Exercise: Word for word, restate the data that follows, omitting the images.

Object transformation records
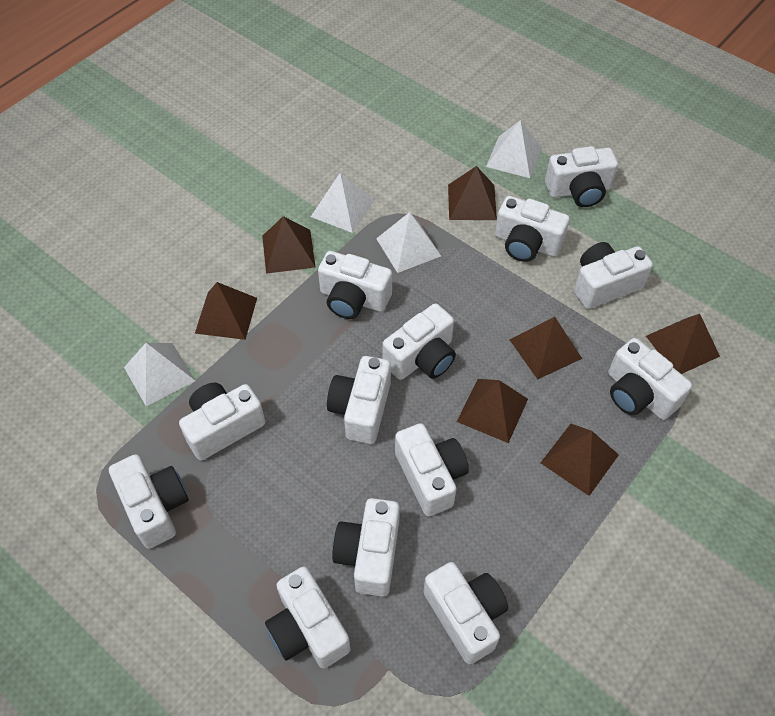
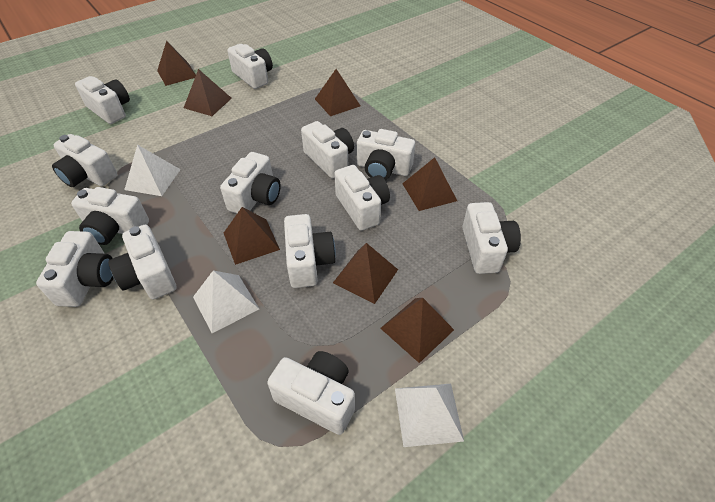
white pyramid: 4 -> 3

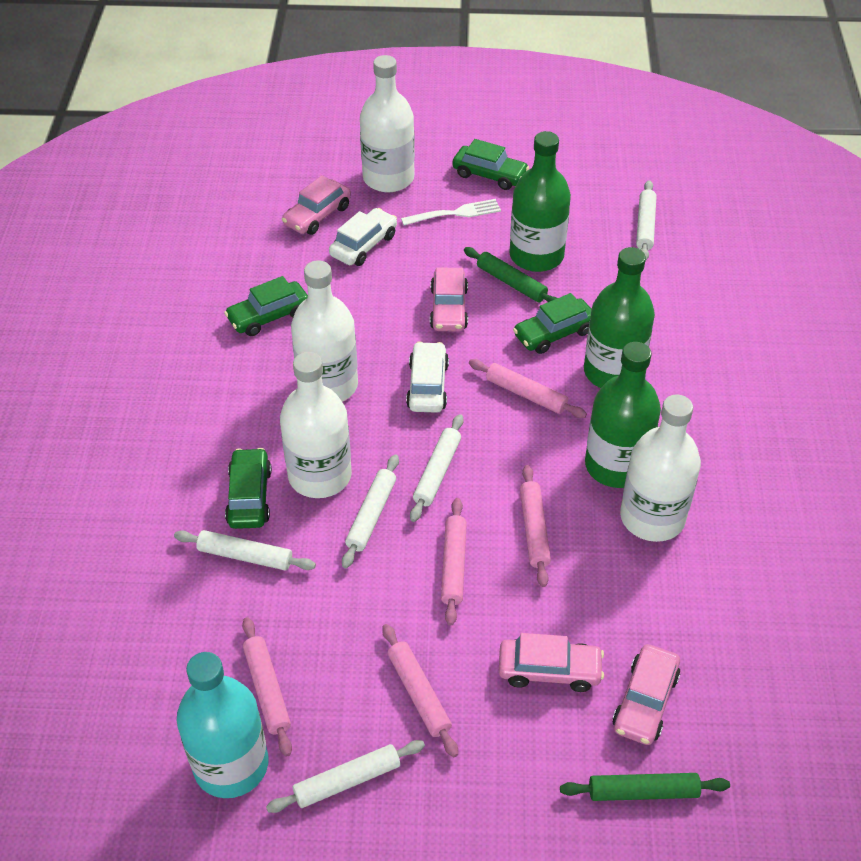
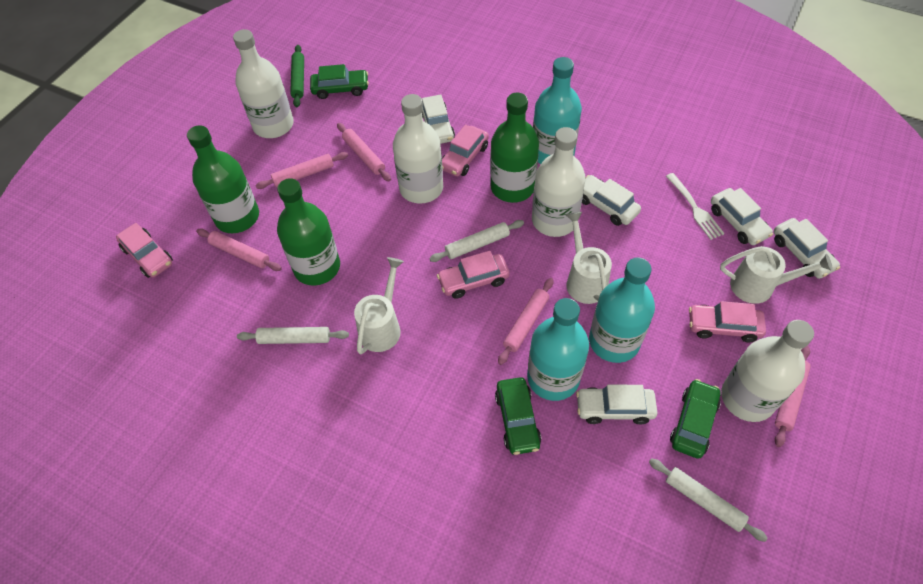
green car: 4 -> 3
green rolling pin: 2 -> 1
turquoise bottle: 1 -> 3
white car: 2 -> 5
white rolling pin: 5 -> 3
white watering can: 0 -> 3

Task output:
white pyramid: 4 -> 3

green car: 4 -> 3
green rolling pin: 2 -> 1
turquoise bottle: 1 -> 3
white car: 2 -> 5
white rolling pin: 5 -> 3
white watering can: 0 -> 3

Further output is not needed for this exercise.